What is expected: Restate all of the entries verbatim.

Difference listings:
────

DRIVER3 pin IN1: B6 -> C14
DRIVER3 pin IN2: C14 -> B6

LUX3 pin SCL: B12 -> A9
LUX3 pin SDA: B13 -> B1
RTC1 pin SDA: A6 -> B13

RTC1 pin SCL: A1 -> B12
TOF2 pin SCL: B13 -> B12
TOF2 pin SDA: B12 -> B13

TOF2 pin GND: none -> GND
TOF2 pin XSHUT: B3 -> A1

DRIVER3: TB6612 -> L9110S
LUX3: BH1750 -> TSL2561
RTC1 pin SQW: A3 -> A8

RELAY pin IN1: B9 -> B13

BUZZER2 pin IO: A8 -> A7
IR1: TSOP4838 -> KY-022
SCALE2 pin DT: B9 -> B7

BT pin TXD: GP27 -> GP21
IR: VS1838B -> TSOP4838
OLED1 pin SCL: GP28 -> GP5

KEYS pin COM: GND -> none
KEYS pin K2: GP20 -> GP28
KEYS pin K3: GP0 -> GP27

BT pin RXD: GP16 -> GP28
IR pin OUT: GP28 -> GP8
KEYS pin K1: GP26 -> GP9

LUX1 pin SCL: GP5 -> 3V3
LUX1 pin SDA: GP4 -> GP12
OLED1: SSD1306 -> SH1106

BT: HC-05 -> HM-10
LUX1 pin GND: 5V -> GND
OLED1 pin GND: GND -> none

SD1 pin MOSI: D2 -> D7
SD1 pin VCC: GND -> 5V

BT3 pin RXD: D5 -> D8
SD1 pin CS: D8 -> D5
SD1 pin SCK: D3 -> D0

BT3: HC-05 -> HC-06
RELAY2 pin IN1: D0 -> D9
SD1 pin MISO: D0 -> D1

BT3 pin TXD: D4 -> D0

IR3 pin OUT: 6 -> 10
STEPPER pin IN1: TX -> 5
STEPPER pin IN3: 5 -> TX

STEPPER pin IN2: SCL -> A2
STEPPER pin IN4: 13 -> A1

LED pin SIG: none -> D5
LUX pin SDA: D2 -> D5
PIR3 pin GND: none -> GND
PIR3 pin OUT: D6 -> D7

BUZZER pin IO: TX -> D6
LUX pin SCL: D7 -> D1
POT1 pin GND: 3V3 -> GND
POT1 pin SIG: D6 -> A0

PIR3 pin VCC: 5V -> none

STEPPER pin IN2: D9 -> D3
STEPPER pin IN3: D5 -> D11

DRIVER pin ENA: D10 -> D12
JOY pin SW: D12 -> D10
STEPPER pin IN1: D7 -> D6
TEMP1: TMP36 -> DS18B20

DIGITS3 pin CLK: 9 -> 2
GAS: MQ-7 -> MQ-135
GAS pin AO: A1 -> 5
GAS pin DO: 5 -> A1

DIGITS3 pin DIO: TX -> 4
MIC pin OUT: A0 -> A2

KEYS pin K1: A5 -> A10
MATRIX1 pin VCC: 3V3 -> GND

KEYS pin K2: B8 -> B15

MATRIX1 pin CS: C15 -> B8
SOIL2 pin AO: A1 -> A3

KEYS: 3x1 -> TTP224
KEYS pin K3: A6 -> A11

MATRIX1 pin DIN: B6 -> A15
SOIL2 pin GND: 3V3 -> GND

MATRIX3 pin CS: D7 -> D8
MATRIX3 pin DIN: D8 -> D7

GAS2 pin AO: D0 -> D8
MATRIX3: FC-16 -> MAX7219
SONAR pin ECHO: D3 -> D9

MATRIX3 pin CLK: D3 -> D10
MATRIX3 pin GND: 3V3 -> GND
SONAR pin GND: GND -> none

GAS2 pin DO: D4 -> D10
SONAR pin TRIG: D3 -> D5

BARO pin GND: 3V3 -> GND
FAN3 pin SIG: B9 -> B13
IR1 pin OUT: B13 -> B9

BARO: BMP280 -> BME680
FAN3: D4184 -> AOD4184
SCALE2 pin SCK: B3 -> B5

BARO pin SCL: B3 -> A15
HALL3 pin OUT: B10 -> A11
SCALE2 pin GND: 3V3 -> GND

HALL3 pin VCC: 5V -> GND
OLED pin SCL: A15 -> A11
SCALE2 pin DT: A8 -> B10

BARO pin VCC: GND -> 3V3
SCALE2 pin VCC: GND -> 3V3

────

Result:
DRIVER3 pin IN1: B6 -> C14
DRIVER3 pin IN2: C14 -> B6

LUX3 pin SCL: B12 -> A9
LUX3 pin SDA: B13 -> B1
RTC1 pin SDA: A6 -> B13

RTC1 pin SCL: A1 -> B12
TOF2 pin SCL: B13 -> B12
TOF2 pin SDA: B12 -> B13

TOF2 pin GND: none -> GND
TOF2 pin XSHUT: B3 -> A1

DRIVER3: TB6612 -> L9110S
LUX3: BH1750 -> TSL2561
RTC1 pin SQW: A3 -> A8

RELAY pin IN1: B9 -> B13

BUZZER2 pin IO: A8 -> A7
IR1: TSOP4838 -> KY-022
SCALE2 pin DT: B9 -> B7

BT pin TXD: GP27 -> GP21
IR: VS1838B -> TSOP4838
OLED1 pin SCL: GP28 -> GP5

KEYS pin COM: GND -> none
KEYS pin K2: GP20 -> GP28
KEYS pin K3: GP0 -> GP27

BT pin RXD: GP16 -> GP28
IR pin OUT: GP28 -> GP8
KEYS pin K1: GP26 -> GP9

LUX1 pin SCL: GP5 -> 3V3
LUX1 pin SDA: GP4 -> GP12
OLED1: SSD1306 -> SH1106

BT: HC-05 -> HM-10
LUX1 pin GND: 5V -> GND
OLED1 pin GND: GND -> none

SD1 pin MOSI: D2 -> D7
SD1 pin VCC: GND -> 5V

BT3 pin RXD: D5 -> D8
SD1 pin CS: D8 -> D5
SD1 pin SCK: D3 -> D0

BT3: HC-05 -> HC-06
RELAY2 pin IN1: D0 -> D9
SD1 pin MISO: D0 -> D1

BT3 pin TXD: D4 -> D0

IR3 pin OUT: 6 -> 10
STEPPER pin IN1: TX -> 5
STEPPER pin IN3: 5 -> TX

STEPPER pin IN2: SCL -> A2
STEPPER pin IN4: 13 -> A1

LED pin SIG: none -> D5
LUX pin SDA: D2 -> D5
PIR3 pin GND: none -> GND
PIR3 pin OUT: D6 -> D7

BUZZER pin IO: TX -> D6
LUX pin SCL: D7 -> D1
POT1 pin GND: 3V3 -> GND
POT1 pin SIG: D6 -> A0

PIR3 pin VCC: 5V -> none

STEPPER pin IN2: D9 -> D3
STEPPER pin IN3: D5 -> D11

DRIVER pin ENA: D10 -> D12
JOY pin SW: D12 -> D10
STEPPER pin IN1: D7 -> D6
TEMP1: TMP36 -> DS18B20

DIGITS3 pin CLK: 9 -> 2
GAS: MQ-7 -> MQ-135
GAS pin AO: A1 -> 5
GAS pin DO: 5 -> A1

DIGITS3 pin DIO: TX -> 4
MIC pin OUT: A0 -> A2

KEYS pin K1: A5 -> A10
MATRIX1 pin VCC: 3V3 -> GND

KEYS pin K2: B8 -> B15

MATRIX1 pin CS: C15 -> B8
SOIL2 pin AO: A1 -> A3

KEYS: 3x1 -> TTP224
KEYS pin K3: A6 -> A11

MATRIX1 pin DIN: B6 -> A15
SOIL2 pin GND: 3V3 -> GND

MATRIX3 pin CS: D7 -> D8
MATRIX3 pin DIN: D8 -> D7

GAS2 pin AO: D0 -> D8
MATRIX3: FC-16 -> MAX7219
SONAR pin ECHO: D3 -> D9

MATRIX3 pin CLK: D3 -> D10
MATRIX3 pin GND: 3V3 -> GND
SONAR pin GND: GND -> none

GAS2 pin DO: D4 -> D10
SONAR pin TRIG: D3 -> D5

BARO pin GND: 3V3 -> GND
FAN3 pin SIG: B9 -> B13
IR1 pin OUT: B13 -> B9

BARO: BMP280 -> BME680
FAN3: D4184 -> AOD4184
SCALE2 pin SCK: B3 -> B5

BARO pin SCL: B3 -> A15
HALL3 pin OUT: B10 -> A11
SCALE2 pin GND: 3V3 -> GND

HALL3 pin VCC: 5V -> GND
OLED pin SCL: A15 -> A11
SCALE2 pin DT: A8 -> B10

BARO pin VCC: GND -> 3V3
SCALE2 pin VCC: GND -> 3V3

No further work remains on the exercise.